Repeat exactly the lines below that lie between the line with "IMU pin SCL: A0 -> 8" and the line with "LED2 pin SIG: TX -> 14", counting both of those lines as part of the answer.

RECORDS =>
######

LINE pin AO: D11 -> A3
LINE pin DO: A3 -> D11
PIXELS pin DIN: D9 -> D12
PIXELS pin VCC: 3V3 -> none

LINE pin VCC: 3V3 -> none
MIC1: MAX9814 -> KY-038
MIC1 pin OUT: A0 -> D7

######

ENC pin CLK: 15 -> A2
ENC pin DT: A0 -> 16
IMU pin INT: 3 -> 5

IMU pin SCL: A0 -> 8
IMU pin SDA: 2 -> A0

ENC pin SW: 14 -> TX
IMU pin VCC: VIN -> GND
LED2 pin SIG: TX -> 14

######

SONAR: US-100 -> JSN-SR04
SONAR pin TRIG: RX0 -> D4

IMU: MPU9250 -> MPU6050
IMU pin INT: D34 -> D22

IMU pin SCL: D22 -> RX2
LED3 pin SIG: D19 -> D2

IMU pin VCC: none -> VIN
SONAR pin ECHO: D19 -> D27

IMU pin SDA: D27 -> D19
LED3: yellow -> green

######

REPLY =>
IMU pin SCL: A0 -> 8
IMU pin SDA: 2 -> A0

ENC pin SW: 14 -> TX
IMU pin VCC: VIN -> GND
LED2 pin SIG: TX -> 14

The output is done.